==== Stored data
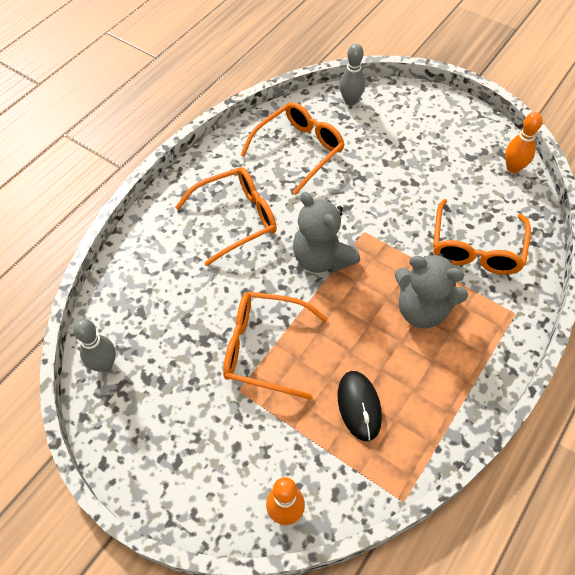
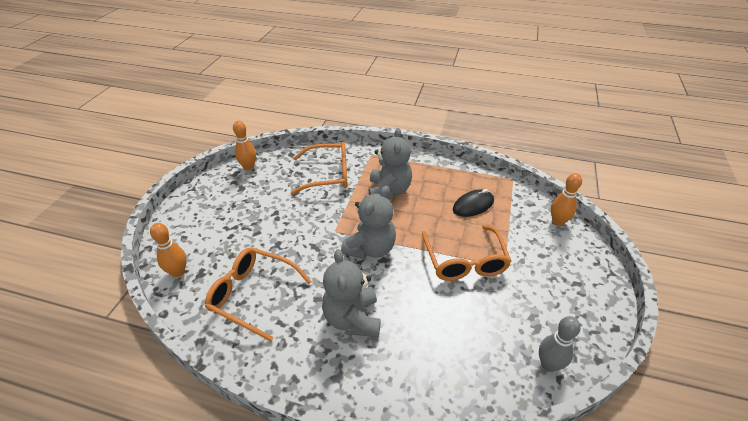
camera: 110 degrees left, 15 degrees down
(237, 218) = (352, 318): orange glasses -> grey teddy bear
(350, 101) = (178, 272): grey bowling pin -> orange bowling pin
========
Assigned task
Reproduce the data above in full, exactly as it is, with the pictures left out.

Written solution
camera: 110 degrees left, 15 degrees down
(237, 218) = (352, 318): orange glasses -> grey teddy bear
(350, 101) = (178, 272): grey bowling pin -> orange bowling pin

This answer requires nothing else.